_INPUT MATERIAL_:
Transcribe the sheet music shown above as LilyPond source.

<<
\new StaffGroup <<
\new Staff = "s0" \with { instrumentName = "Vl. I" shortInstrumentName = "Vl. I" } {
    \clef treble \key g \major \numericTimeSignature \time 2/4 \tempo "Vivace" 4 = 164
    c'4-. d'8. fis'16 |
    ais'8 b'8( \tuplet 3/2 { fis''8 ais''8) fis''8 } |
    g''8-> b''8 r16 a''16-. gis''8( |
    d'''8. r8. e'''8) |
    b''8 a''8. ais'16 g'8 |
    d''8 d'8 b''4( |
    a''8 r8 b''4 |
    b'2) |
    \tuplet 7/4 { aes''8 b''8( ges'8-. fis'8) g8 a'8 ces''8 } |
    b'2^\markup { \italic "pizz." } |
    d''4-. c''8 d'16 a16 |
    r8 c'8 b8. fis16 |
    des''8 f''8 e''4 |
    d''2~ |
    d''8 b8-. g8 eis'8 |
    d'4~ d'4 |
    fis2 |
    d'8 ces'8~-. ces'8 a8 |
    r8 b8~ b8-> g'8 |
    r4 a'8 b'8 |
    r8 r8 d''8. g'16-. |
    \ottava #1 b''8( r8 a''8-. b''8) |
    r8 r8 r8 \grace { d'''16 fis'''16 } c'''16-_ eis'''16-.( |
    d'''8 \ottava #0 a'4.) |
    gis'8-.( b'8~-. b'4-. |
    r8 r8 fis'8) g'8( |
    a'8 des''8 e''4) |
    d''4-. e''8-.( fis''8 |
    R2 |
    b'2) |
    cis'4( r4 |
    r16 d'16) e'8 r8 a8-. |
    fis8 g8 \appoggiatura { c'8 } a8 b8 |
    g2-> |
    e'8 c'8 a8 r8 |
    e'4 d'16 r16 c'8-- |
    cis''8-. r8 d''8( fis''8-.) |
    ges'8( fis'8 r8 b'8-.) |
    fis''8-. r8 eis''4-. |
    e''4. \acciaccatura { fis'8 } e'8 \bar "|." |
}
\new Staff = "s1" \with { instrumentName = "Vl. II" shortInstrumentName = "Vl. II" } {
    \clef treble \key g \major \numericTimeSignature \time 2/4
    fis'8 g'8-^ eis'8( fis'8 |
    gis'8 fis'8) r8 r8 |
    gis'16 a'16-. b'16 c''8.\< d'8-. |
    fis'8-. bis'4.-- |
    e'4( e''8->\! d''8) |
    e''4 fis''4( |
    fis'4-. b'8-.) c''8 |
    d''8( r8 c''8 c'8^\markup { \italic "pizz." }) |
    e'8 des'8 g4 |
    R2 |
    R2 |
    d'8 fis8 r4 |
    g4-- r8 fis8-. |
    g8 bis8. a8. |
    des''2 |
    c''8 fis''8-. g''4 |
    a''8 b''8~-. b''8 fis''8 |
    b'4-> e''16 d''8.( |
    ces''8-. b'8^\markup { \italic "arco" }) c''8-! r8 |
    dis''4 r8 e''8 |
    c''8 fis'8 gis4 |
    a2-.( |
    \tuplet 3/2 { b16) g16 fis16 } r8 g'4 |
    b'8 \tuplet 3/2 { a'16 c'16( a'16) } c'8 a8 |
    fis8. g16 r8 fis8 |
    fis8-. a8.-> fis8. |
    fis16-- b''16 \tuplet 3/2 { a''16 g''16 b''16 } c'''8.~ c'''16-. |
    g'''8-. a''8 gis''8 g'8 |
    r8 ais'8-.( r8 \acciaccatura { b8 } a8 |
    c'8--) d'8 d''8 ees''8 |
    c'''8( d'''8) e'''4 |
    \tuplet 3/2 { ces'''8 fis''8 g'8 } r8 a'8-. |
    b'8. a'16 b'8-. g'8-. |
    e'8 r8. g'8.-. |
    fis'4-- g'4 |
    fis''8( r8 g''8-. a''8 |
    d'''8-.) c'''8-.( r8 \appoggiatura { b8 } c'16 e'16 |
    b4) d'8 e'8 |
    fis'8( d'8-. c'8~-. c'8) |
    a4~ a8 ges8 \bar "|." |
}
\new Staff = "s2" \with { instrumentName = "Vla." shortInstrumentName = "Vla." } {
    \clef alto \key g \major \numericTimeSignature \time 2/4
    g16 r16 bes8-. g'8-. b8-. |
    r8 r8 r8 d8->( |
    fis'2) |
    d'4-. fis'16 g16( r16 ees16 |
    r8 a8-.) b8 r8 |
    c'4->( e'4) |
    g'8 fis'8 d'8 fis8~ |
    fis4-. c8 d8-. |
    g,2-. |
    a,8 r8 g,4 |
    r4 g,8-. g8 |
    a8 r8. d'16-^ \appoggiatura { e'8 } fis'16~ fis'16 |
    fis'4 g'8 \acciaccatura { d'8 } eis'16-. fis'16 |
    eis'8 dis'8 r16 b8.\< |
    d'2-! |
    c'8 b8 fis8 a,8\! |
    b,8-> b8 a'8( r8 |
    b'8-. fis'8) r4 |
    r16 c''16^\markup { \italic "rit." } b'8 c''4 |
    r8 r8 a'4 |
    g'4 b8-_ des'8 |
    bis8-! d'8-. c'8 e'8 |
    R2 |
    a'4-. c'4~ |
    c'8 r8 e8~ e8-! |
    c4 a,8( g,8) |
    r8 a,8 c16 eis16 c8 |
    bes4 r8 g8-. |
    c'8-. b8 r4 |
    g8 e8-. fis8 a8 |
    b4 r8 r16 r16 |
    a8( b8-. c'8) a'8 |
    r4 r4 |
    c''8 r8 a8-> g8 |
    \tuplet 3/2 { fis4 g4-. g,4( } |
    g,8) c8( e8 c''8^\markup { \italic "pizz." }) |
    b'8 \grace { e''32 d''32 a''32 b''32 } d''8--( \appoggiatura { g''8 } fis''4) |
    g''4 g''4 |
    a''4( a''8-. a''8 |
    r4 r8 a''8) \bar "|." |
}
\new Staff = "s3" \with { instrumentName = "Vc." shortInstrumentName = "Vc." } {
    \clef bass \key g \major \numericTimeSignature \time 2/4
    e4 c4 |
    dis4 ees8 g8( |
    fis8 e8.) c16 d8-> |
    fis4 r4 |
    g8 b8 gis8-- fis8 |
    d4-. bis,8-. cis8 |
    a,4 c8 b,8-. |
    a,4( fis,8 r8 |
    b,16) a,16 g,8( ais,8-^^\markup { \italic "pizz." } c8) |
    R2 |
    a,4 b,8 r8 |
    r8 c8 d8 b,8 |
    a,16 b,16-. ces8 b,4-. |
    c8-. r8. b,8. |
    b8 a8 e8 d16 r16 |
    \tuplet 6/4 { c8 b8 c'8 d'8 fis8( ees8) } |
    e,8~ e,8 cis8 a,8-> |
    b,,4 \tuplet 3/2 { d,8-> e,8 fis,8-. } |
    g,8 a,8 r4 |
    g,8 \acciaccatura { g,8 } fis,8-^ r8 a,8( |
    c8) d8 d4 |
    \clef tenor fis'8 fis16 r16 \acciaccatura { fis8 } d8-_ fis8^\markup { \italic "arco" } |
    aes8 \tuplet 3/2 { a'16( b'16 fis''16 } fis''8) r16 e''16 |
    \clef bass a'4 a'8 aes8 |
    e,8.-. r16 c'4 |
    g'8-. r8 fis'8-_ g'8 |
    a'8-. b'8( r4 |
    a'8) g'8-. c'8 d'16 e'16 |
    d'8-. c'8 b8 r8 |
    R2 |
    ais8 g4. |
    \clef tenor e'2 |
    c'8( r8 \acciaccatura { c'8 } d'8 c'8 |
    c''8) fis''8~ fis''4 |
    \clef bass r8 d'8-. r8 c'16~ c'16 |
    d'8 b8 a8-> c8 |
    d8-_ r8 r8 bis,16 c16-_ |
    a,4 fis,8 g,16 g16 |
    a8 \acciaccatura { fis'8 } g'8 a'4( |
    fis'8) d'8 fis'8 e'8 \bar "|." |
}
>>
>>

_SET PROBLEM_: Please show each line of the records that contains the string "time". Case counts.

_OUTPUT OF THE TASK_:
    \clef treble \key g \major \numericTimeSignature \time 2/4 \tempo "Vivace" 4 = 164
    \clef treble \key g \major \numericTimeSignature \time 2/4
    \clef alto \key g \major \numericTimeSignature \time 2/4
    \clef bass \key g \major \numericTimeSignature \time 2/4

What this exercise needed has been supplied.